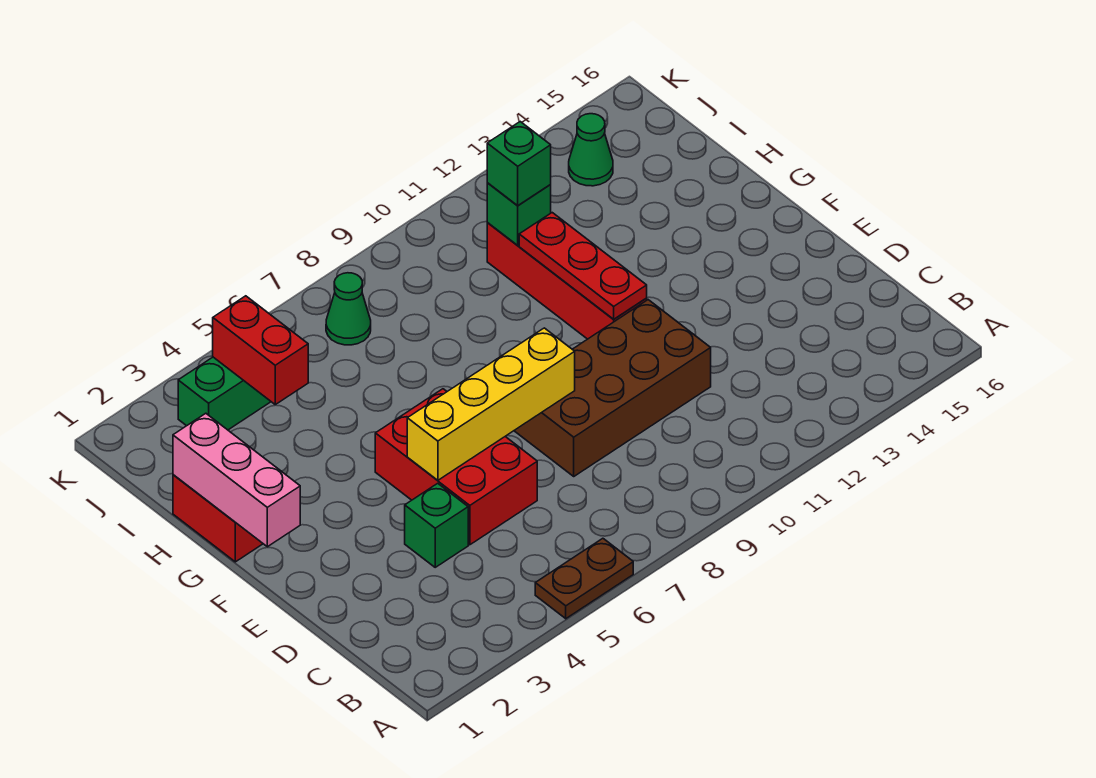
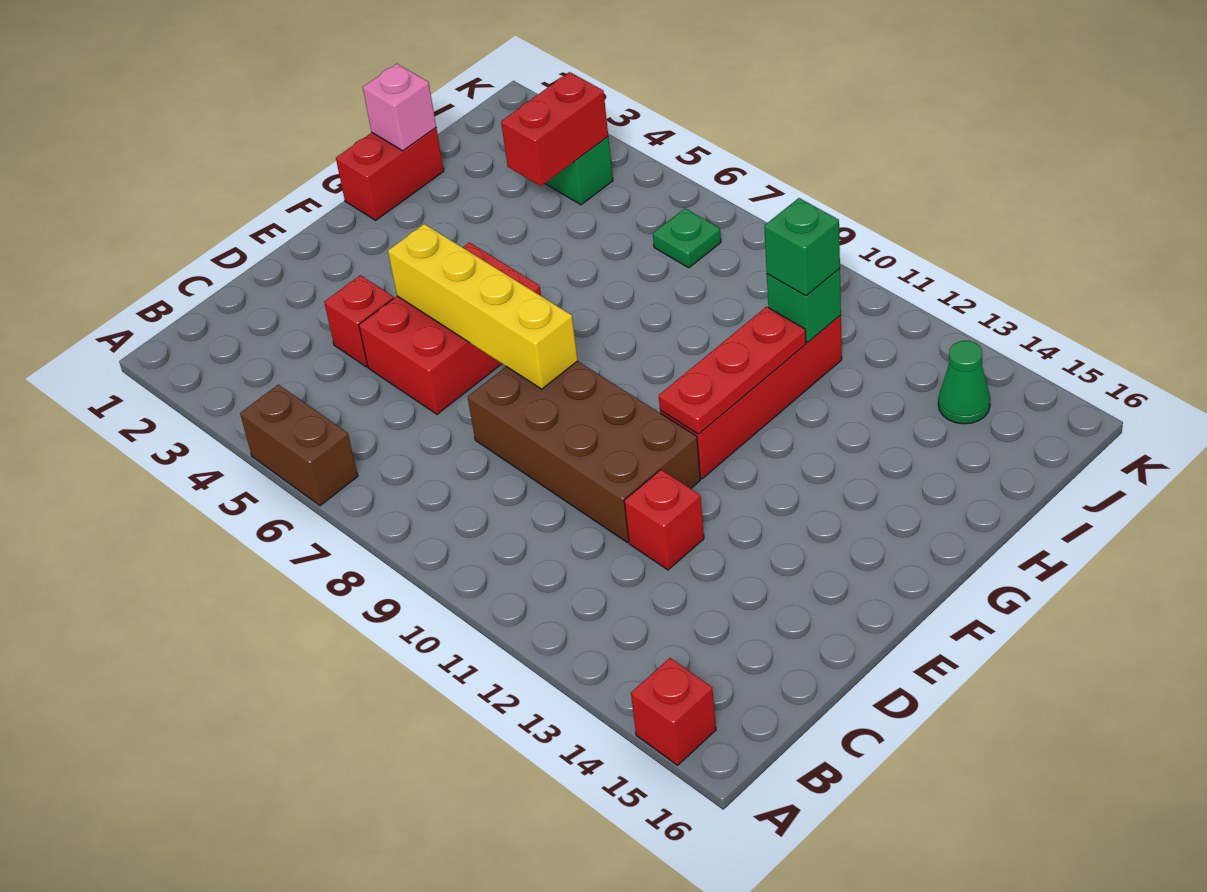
brown plate A5:A6 level 1 -> brown brick A5:A6 level 1
none -> red brick A15 level 1
green brick D4 level 1 -> red brick D4 level 1
none -> red brick D12 level 1
pink brick F1:H1 level 2 -> pink brick H1 level 2
green cone J7 level 1 -> green plate J7 level 1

|---|

Restate word for word each line of the data from the one with "none -> red brick A15 level 1" to the last, keeping both ends.

none -> red brick A15 level 1
green brick D4 level 1 -> red brick D4 level 1
none -> red brick D12 level 1
pink brick F1:H1 level 2 -> pink brick H1 level 2
green cone J7 level 1 -> green plate J7 level 1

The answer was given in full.